● **What the task asks**
Take the entries below and print, exactly, the stretch from the line containing "camera: 15 degrees left, 5 degrees up" through the line containing "(449, 432) = (464, 414): turquoise", both included.

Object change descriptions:

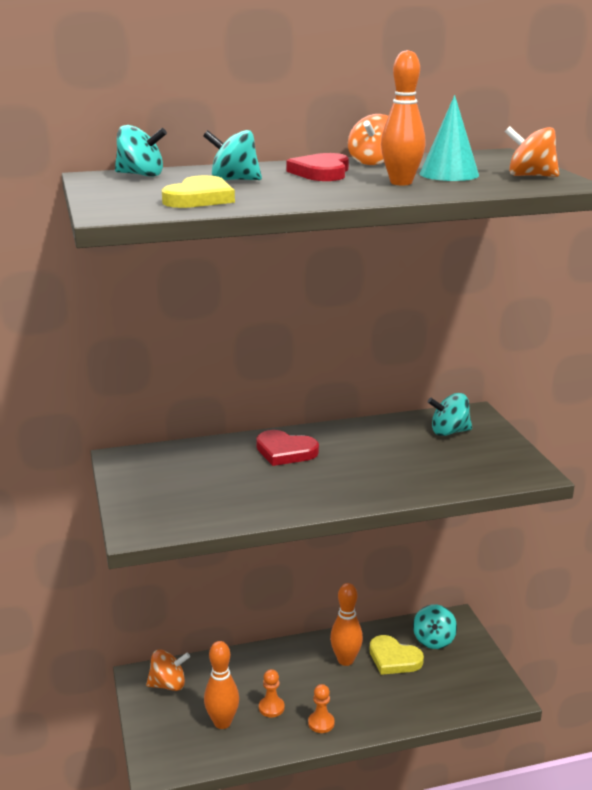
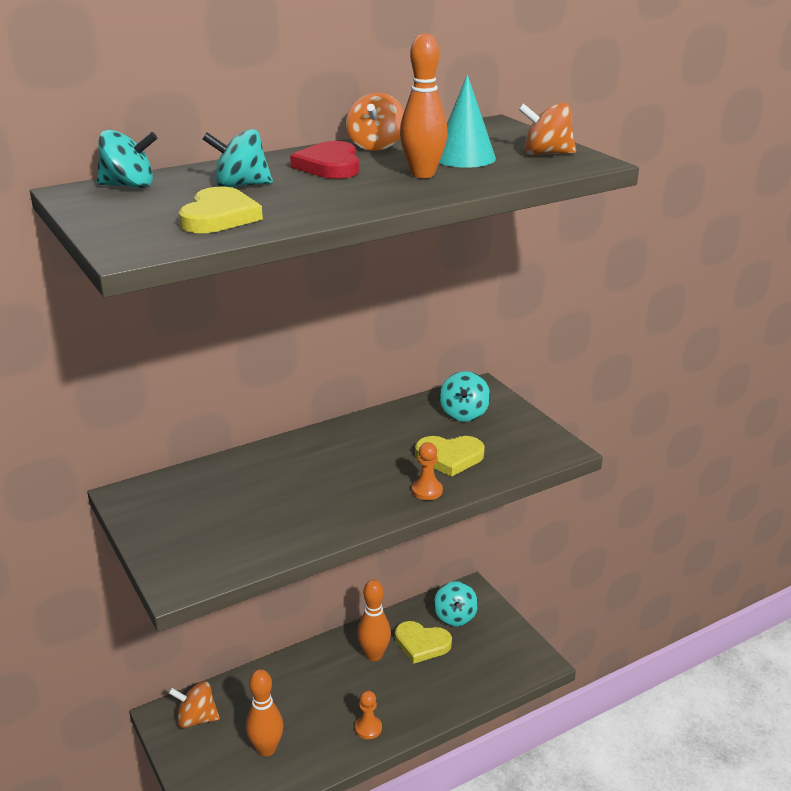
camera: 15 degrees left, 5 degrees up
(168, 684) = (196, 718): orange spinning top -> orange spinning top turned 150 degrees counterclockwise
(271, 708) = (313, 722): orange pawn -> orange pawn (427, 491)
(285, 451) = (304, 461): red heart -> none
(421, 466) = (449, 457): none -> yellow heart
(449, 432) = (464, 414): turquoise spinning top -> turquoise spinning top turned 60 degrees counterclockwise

...

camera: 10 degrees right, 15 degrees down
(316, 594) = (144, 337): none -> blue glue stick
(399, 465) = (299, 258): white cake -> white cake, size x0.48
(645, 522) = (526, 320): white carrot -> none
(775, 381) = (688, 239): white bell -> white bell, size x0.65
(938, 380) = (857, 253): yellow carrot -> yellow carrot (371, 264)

● **Response**
camera: 15 degrees left, 5 degrees up
(168, 684) = (196, 718): orange spinning top -> orange spinning top turned 150 degrees counterclockwise
(271, 708) = (313, 722): orange pawn -> orange pawn (427, 491)
(285, 451) = (304, 461): red heart -> none
(421, 466) = (449, 457): none -> yellow heart
(449, 432) = (464, 414): turquoise spinning top -> turquoise spinning top turned 60 degrees counterclockwise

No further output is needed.